# [ASSIGNMENT]
Would you restate each line of the data below word for word, without its pictures?

# [DATA SUPPLIED]

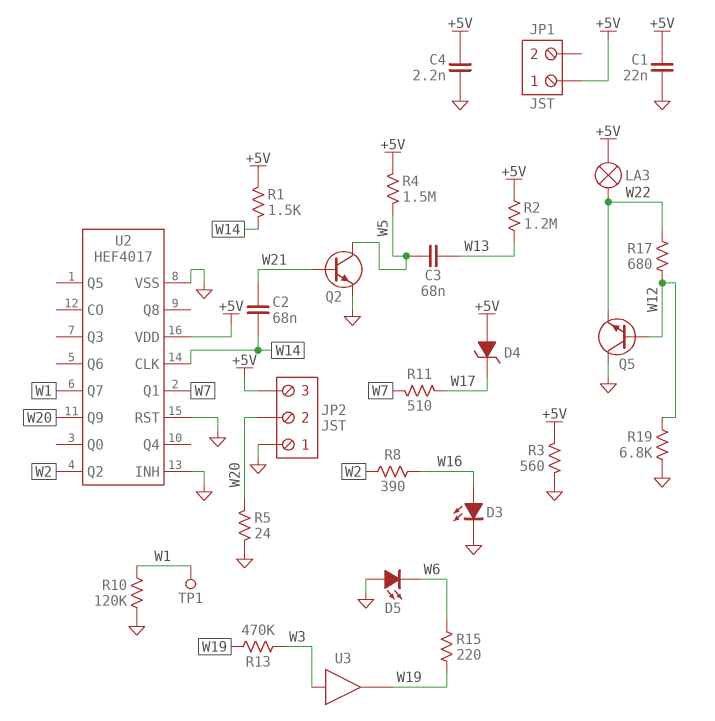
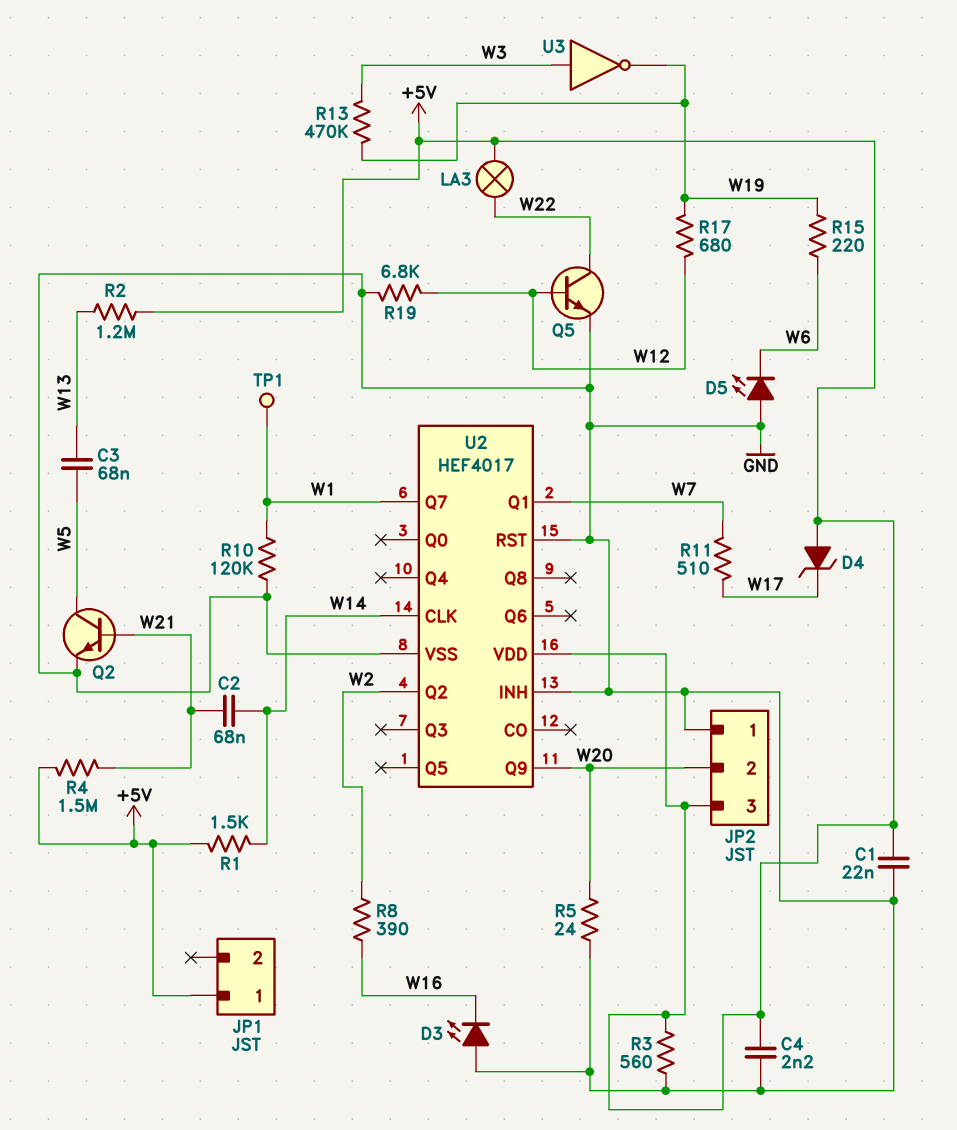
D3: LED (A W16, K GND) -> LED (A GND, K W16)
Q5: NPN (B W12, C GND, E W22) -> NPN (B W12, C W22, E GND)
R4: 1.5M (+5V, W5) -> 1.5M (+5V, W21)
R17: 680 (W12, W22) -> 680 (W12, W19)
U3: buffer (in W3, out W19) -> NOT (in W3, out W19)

# [RESULT OF THIS TASK]
D3: LED (A W16, K GND) -> LED (A GND, K W16)
Q5: NPN (B W12, C GND, E W22) -> NPN (B W12, C W22, E GND)
R4: 1.5M (+5V, W5) -> 1.5M (+5V, W21)
R17: 680 (W12, W22) -> 680 (W12, W19)
U3: buffer (in W3, out W19) -> NOT (in W3, out W19)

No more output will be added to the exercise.